For the string "DGND", count the lines in the records below that contain it. Answer with that number alone.

───── Material for this task

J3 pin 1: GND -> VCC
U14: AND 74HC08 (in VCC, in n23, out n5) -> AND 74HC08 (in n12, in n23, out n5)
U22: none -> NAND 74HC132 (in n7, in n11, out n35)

──────────
───── Material for this task

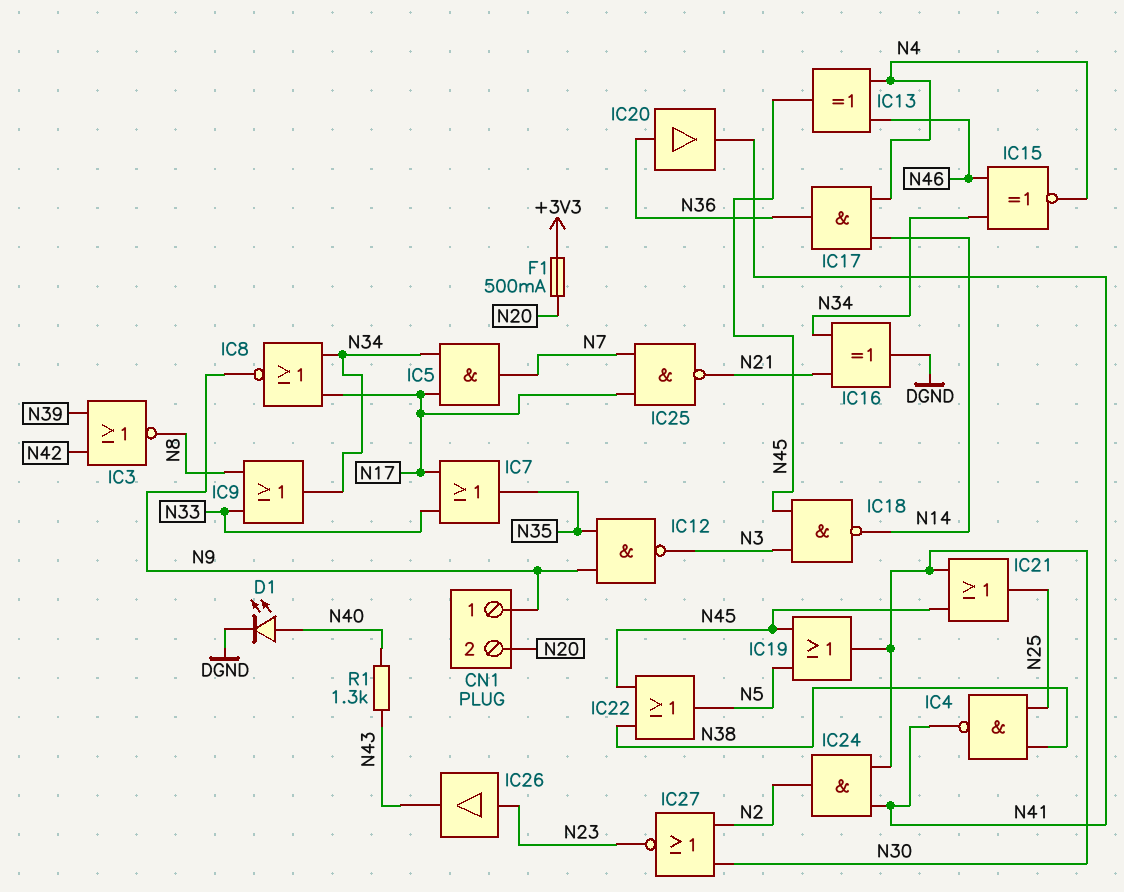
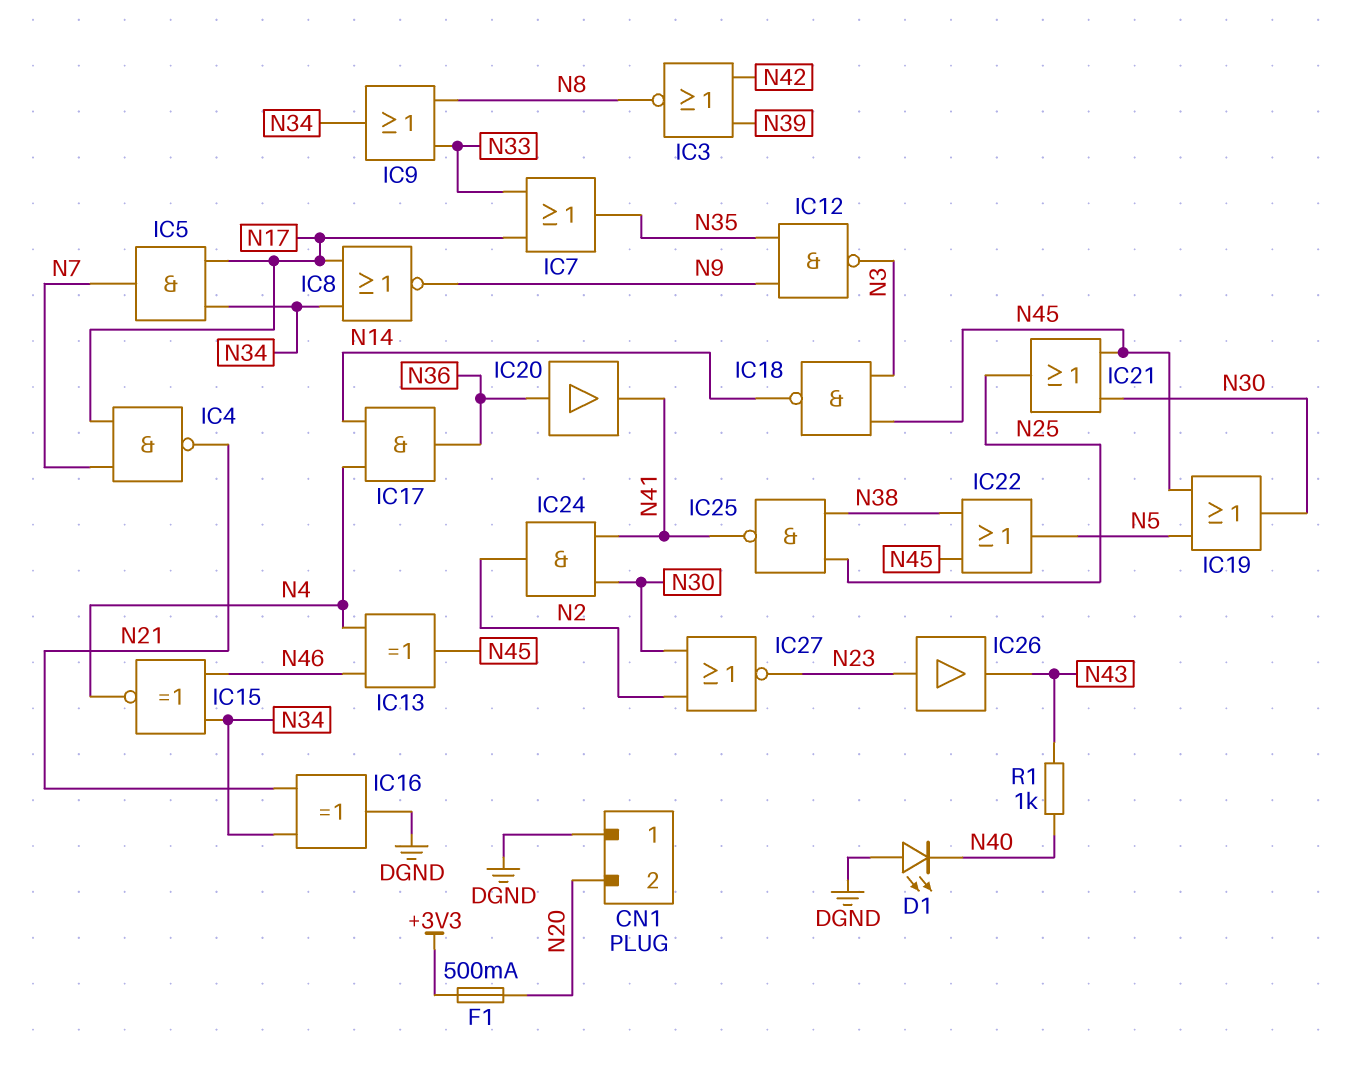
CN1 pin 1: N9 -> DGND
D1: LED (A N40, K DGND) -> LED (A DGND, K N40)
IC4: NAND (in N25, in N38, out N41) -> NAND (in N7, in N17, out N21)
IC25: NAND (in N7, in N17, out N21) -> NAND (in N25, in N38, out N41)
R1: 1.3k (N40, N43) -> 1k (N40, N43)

──────────
───── Material for this task

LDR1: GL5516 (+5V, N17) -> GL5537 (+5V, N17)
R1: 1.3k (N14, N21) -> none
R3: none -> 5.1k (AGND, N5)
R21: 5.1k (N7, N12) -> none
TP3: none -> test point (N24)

──────────

Answer for the task: 2